Extracted information
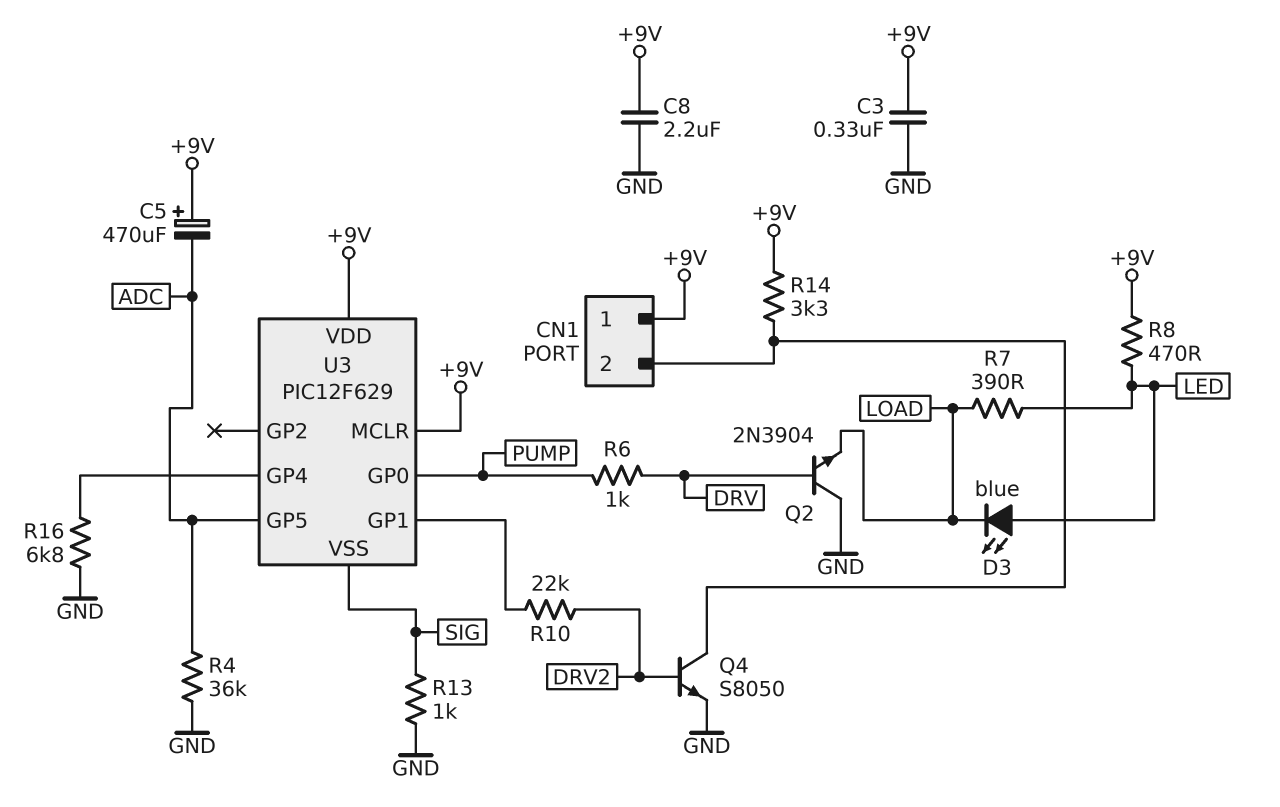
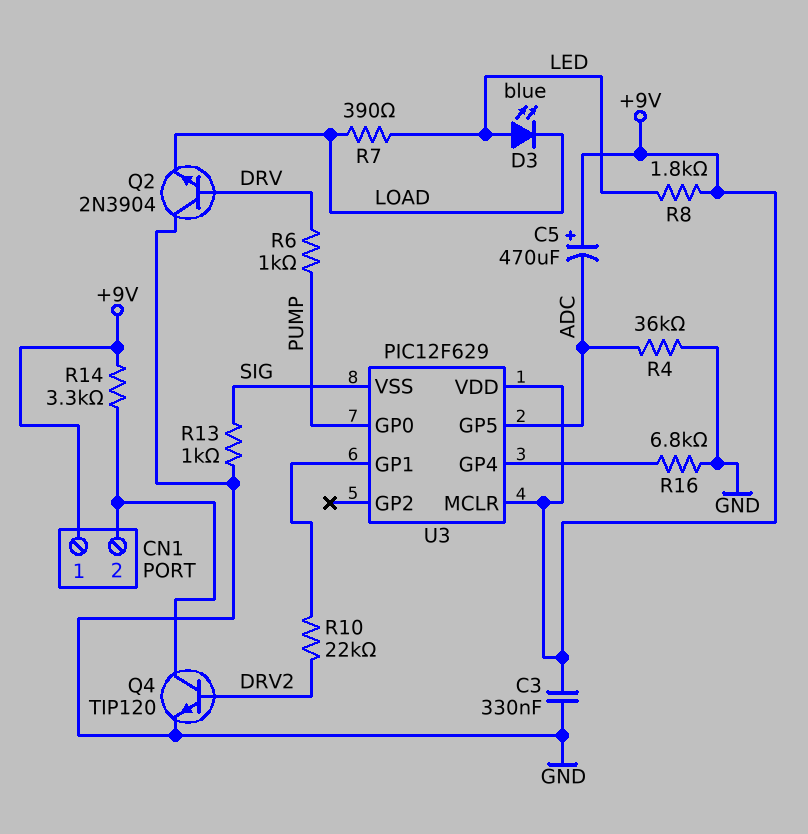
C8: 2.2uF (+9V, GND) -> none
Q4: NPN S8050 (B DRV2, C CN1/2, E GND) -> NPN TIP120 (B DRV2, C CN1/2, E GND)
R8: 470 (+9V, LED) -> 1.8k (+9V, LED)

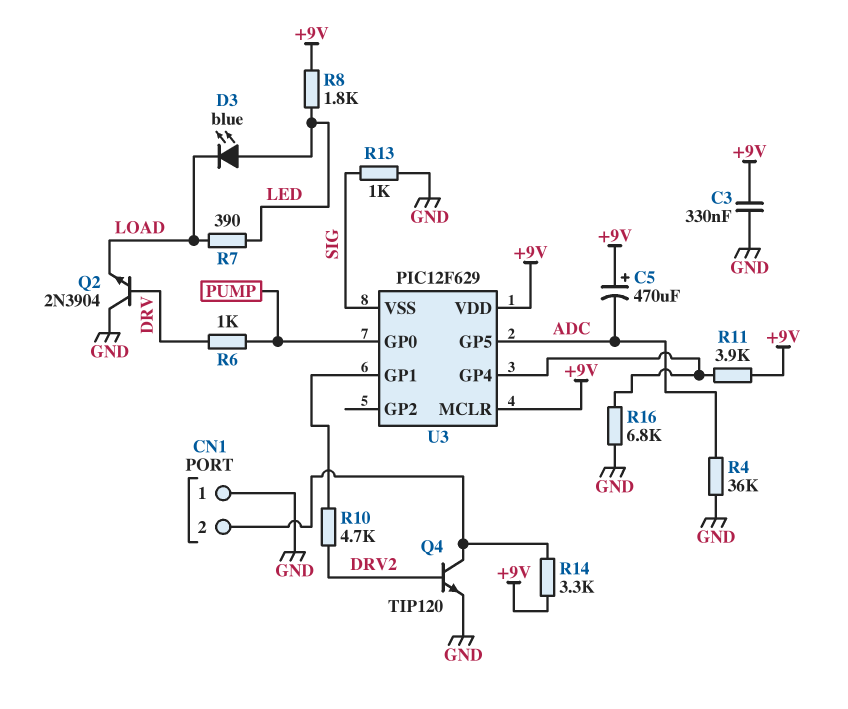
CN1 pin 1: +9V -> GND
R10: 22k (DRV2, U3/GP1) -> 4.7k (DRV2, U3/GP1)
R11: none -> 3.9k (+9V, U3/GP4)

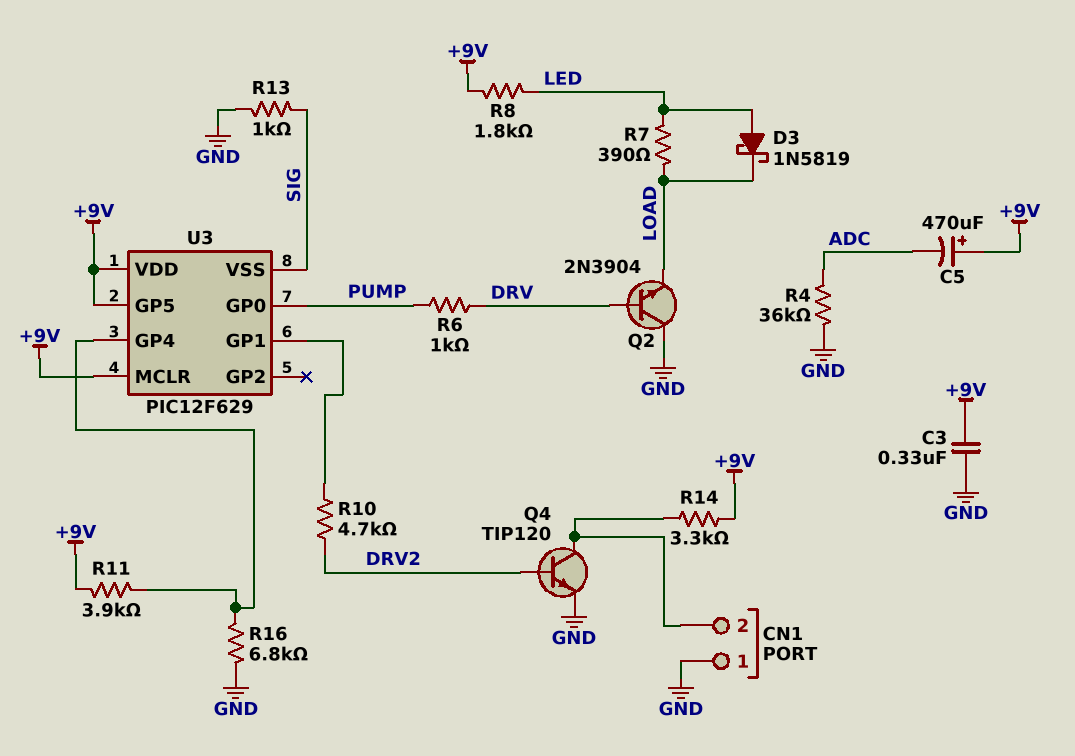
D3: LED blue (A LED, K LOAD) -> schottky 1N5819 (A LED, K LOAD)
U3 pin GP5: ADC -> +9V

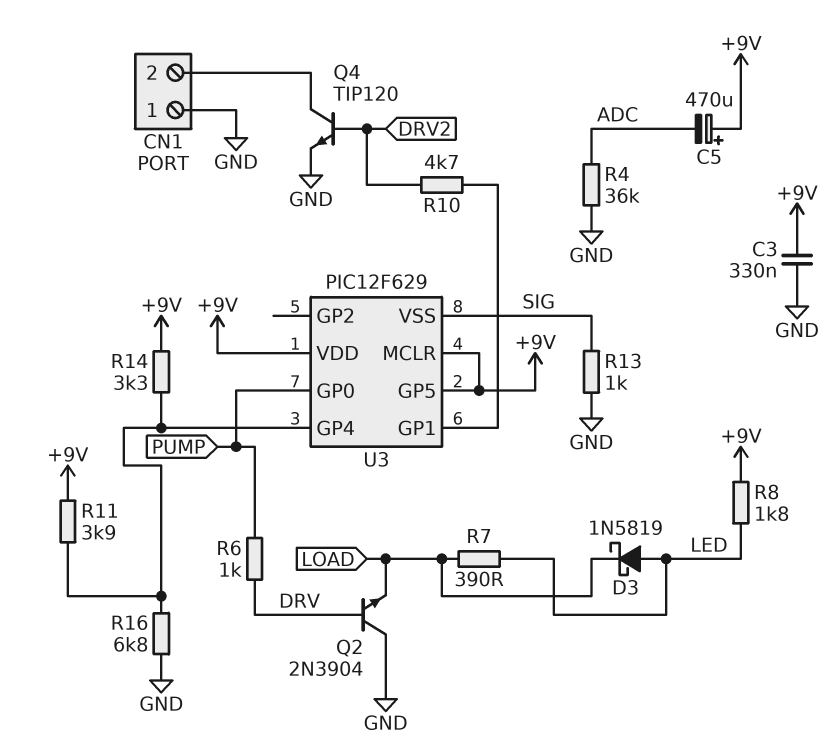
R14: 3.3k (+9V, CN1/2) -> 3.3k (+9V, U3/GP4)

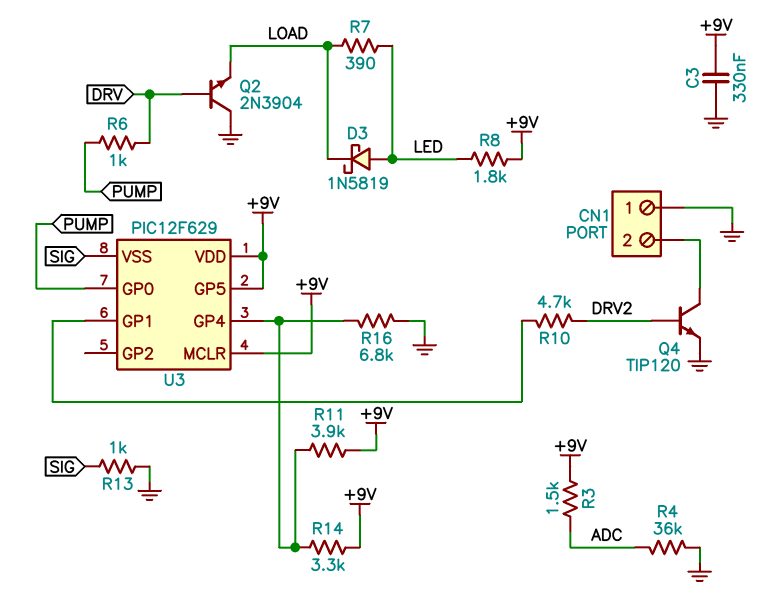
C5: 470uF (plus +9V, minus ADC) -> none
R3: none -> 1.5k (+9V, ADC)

Description of the task
With the string "none" as the key, filter the data above and show the lines that match.

Problem solution
C8: 2.2uF (+9V, GND) -> none
R11: none -> 3.9k (+9V, U3/GP4)
C5: 470uF (plus +9V, minus ADC) -> none
R3: none -> 1.5k (+9V, ADC)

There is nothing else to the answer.